Problem to solve
Going down the data below, set down exactly the line with "building: [61,61,103,102] -> [11,53,88,128]" and each line after it through the line with "building: none -> [141,244,287,299]"; no other lines.

== Given data

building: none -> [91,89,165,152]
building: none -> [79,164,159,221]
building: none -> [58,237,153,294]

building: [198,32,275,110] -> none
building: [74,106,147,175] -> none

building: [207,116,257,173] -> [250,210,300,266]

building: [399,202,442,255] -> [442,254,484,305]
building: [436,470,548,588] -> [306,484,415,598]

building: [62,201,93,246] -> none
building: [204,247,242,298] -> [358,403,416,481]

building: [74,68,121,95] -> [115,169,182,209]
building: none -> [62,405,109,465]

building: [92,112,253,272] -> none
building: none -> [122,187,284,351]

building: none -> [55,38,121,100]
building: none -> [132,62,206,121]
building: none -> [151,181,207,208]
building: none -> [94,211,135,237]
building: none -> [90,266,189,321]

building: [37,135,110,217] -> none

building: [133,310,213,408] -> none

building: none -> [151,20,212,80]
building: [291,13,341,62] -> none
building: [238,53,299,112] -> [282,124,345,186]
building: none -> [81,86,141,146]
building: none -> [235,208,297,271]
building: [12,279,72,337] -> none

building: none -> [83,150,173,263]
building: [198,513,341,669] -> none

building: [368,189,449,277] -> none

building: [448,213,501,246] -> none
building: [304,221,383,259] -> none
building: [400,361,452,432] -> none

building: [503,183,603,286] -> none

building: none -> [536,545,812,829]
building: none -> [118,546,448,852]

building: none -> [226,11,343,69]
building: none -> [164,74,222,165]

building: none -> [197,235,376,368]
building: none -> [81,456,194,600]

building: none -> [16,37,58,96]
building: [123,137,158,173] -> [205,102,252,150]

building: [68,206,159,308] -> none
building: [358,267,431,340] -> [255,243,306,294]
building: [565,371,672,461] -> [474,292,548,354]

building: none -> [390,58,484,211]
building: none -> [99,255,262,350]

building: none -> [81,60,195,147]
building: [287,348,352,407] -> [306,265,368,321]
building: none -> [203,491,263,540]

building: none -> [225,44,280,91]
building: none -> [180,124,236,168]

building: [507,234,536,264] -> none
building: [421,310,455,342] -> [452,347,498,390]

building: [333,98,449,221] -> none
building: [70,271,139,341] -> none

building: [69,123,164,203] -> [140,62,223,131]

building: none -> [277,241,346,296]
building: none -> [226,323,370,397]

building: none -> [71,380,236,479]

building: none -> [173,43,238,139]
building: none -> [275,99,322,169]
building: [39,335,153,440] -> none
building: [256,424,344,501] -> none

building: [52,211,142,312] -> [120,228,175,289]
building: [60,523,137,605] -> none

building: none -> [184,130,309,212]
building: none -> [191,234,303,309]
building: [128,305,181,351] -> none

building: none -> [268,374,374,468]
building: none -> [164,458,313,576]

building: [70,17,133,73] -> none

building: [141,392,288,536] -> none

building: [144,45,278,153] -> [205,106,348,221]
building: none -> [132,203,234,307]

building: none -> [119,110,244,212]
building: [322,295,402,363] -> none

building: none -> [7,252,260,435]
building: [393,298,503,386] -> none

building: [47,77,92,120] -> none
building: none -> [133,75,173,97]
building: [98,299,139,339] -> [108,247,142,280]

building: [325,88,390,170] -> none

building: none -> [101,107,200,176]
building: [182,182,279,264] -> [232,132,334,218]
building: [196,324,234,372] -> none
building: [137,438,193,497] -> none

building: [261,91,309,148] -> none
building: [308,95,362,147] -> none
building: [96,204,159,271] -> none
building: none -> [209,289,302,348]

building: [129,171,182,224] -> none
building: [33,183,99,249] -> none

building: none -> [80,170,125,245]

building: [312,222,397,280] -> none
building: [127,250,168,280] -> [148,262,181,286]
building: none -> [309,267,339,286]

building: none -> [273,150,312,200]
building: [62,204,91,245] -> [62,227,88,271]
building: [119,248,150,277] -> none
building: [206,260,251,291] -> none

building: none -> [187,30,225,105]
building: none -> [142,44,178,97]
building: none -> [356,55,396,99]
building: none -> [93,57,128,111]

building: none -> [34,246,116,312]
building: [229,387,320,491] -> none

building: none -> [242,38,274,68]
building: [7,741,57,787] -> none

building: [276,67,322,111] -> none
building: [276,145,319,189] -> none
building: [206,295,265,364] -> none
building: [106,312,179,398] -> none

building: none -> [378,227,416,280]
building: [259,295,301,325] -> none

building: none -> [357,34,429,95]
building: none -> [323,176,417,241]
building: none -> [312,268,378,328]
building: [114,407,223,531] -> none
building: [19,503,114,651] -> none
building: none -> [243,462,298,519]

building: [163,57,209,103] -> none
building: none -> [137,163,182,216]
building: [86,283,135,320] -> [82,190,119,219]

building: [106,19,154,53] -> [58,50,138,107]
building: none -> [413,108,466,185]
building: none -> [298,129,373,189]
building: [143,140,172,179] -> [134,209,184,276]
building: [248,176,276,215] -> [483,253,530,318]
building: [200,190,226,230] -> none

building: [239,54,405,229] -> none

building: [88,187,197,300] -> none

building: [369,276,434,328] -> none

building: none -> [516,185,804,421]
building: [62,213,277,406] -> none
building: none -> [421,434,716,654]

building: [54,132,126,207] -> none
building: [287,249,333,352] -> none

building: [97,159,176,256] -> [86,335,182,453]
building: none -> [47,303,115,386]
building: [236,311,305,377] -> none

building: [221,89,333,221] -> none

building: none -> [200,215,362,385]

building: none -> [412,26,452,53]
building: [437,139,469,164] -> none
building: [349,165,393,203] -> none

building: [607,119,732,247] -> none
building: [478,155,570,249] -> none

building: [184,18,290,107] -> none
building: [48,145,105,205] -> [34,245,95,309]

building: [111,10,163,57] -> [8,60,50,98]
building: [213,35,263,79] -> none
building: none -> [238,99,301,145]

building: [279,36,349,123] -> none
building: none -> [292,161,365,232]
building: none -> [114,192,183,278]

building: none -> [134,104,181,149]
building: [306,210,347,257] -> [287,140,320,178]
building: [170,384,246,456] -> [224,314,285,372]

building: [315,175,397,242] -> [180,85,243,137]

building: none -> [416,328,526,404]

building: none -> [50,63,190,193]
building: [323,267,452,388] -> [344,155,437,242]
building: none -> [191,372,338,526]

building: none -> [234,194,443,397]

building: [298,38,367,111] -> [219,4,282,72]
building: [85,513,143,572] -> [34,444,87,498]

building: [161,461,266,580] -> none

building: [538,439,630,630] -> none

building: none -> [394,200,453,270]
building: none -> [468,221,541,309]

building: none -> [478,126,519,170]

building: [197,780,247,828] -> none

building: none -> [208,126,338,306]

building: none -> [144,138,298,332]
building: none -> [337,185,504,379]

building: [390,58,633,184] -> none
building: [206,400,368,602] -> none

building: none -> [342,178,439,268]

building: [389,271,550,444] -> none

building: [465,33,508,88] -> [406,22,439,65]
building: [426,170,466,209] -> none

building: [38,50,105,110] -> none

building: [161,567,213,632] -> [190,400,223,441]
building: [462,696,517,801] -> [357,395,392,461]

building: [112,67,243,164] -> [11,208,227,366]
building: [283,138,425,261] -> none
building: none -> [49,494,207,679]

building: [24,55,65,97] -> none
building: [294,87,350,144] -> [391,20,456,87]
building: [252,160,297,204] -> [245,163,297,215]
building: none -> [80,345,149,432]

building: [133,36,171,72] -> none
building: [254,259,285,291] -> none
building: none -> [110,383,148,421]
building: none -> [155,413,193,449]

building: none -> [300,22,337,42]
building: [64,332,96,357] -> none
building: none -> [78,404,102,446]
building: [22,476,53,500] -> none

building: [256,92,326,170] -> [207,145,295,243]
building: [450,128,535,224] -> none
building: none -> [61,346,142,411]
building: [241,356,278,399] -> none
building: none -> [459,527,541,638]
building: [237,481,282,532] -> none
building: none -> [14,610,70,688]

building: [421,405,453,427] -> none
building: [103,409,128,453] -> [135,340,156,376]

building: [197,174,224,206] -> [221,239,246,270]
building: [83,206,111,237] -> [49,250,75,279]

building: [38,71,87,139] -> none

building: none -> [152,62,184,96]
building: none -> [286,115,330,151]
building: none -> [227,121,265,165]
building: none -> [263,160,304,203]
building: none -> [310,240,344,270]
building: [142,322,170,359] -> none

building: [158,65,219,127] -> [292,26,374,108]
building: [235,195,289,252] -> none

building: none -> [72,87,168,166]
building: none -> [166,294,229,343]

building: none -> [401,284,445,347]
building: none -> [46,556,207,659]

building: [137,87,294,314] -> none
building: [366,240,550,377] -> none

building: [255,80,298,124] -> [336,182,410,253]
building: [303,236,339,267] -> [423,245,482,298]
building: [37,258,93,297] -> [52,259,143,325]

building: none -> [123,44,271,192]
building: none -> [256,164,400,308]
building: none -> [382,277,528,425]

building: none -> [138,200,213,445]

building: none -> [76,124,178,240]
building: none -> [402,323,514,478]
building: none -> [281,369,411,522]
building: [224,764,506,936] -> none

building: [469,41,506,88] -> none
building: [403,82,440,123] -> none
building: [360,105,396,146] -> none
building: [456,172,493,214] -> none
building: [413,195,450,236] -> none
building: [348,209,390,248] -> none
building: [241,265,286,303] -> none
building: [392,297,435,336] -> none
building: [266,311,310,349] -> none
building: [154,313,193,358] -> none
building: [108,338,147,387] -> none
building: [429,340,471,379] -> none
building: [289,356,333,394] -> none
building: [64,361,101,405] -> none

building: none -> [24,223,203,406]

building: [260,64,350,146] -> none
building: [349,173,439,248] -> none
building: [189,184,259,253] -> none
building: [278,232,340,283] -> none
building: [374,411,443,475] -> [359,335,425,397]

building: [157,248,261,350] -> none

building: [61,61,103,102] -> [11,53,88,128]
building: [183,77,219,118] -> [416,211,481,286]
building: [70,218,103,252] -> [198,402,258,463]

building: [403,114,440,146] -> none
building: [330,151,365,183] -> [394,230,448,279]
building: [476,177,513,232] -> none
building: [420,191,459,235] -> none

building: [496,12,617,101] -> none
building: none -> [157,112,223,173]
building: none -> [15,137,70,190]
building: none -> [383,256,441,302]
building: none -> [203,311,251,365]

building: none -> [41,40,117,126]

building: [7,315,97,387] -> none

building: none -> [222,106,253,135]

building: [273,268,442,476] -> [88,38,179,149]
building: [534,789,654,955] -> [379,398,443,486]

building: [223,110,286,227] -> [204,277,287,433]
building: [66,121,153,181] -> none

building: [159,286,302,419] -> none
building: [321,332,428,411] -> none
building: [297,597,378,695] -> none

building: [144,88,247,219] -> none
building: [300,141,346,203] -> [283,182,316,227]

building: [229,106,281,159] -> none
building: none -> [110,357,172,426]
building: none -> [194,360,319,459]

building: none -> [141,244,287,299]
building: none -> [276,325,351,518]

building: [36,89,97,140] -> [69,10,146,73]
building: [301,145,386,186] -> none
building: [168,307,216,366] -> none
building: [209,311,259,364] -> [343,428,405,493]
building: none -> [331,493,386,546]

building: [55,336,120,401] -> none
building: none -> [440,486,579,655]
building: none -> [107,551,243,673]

====

Your solution
building: [61,61,103,102] -> [11,53,88,128]
building: [183,77,219,118] -> [416,211,481,286]
building: [70,218,103,252] -> [198,402,258,463]

building: [403,114,440,146] -> none
building: [330,151,365,183] -> [394,230,448,279]
building: [476,177,513,232] -> none
building: [420,191,459,235] -> none

building: [496,12,617,101] -> none
building: none -> [157,112,223,173]
building: none -> [15,137,70,190]
building: none -> [383,256,441,302]
building: none -> [203,311,251,365]

building: none -> [41,40,117,126]

building: [7,315,97,387] -> none

building: none -> [222,106,253,135]

building: [273,268,442,476] -> [88,38,179,149]
building: [534,789,654,955] -> [379,398,443,486]

building: [223,110,286,227] -> [204,277,287,433]
building: [66,121,153,181] -> none

building: [159,286,302,419] -> none
building: [321,332,428,411] -> none
building: [297,597,378,695] -> none

building: [144,88,247,219] -> none
building: [300,141,346,203] -> [283,182,316,227]

building: [229,106,281,159] -> none
building: none -> [110,357,172,426]
building: none -> [194,360,319,459]

building: none -> [141,244,287,299]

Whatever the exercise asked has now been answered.